§ **Stated exercise**: Copy out every line of the records below word for word, but leave out the pictures.
--- START Given entries ---
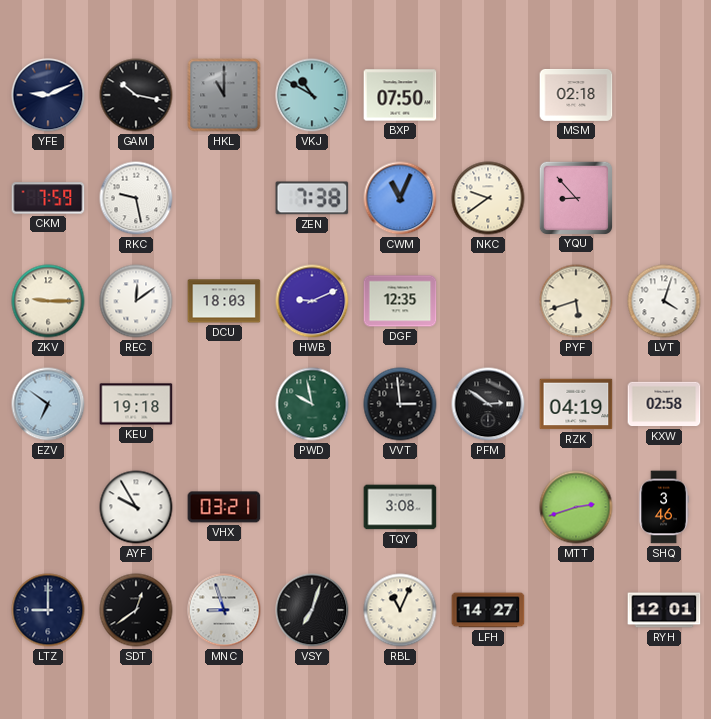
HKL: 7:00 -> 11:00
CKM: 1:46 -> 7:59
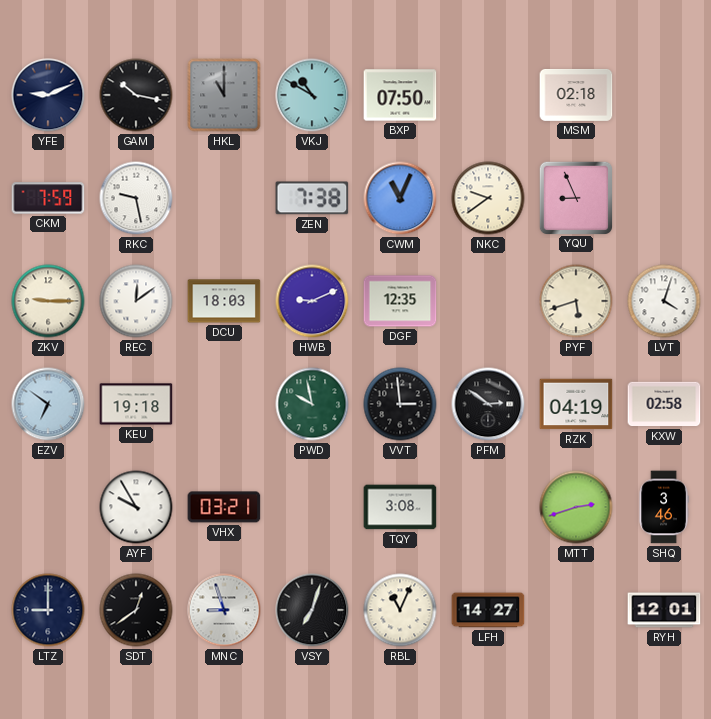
YQU: 8:53 -> 8:56
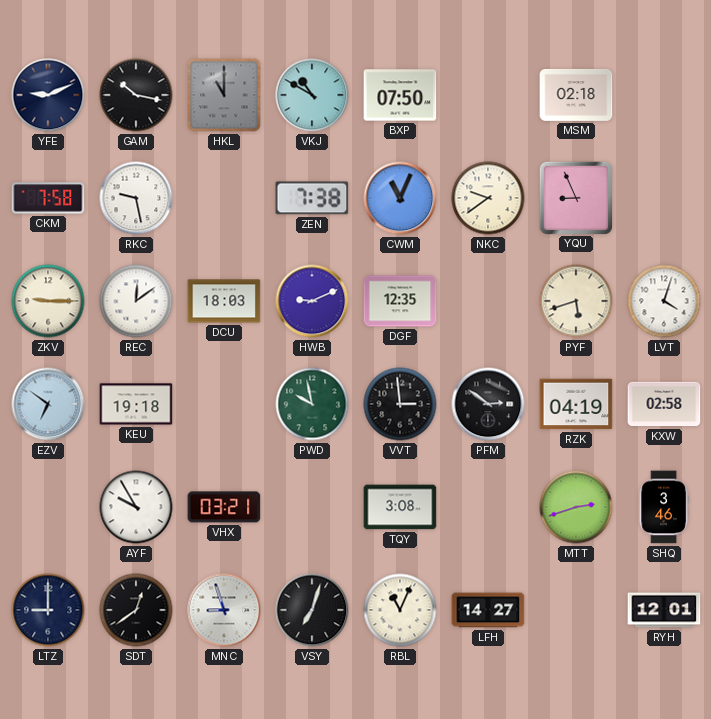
CKM: 7:59 -> 7:58
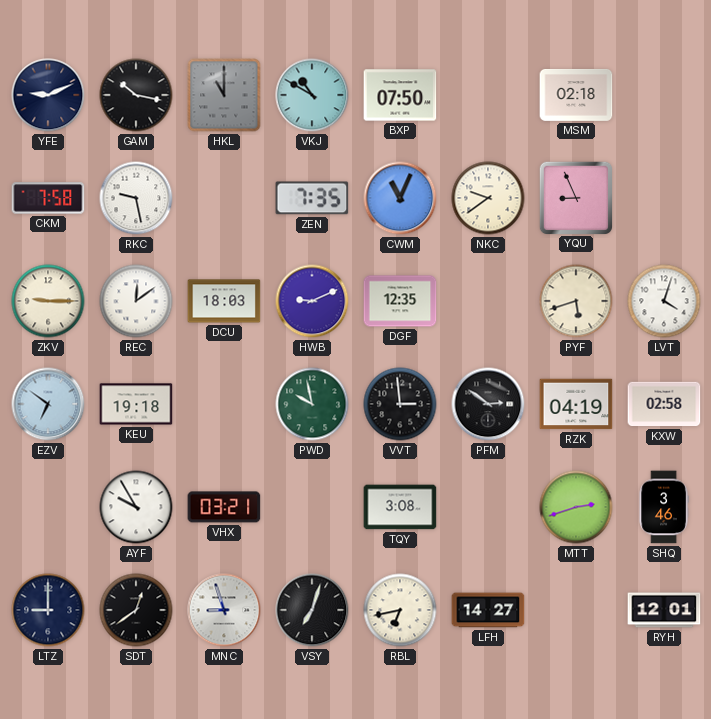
ZEN: 7:38 -> 7:35
RBL: 11:04 -> 6:43
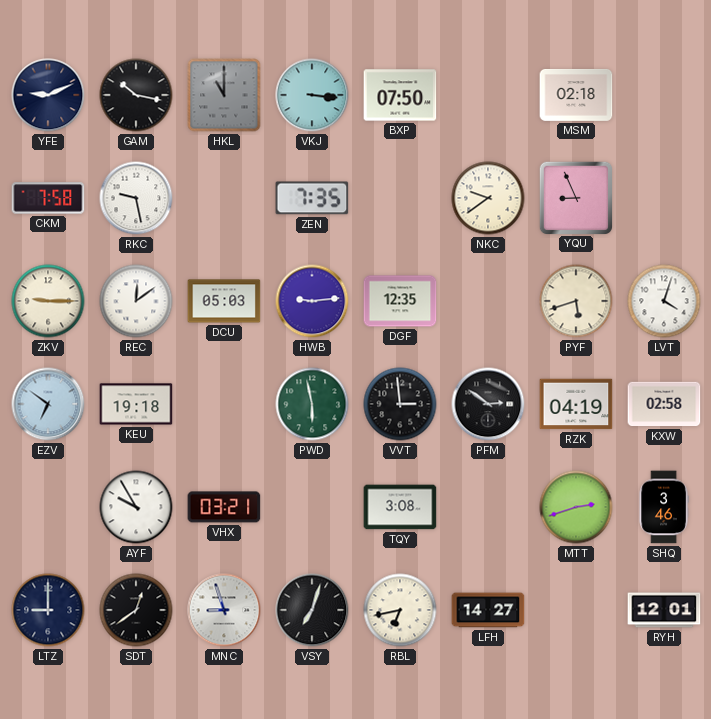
VKJ: 10:50 -> 3:16
CWM: 11:04 -> none
DCU: 18:03 -> 05:03
HWB: 9:11 -> 9:14
PWD: 9:58 -> 5:58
--- END Given entries ---
§ **Exercise answer**:
HKL: 7:00 -> 11:00
CKM: 1:46 -> 7:59
YQU: 8:53 -> 8:56
CKM: 7:59 -> 7:58
ZEN: 7:38 -> 7:35
RBL: 11:04 -> 6:43
VKJ: 10:50 -> 3:16
CWM: 11:04 -> none
DCU: 18:03 -> 05:03
HWB: 9:11 -> 9:14
PWD: 9:58 -> 5:58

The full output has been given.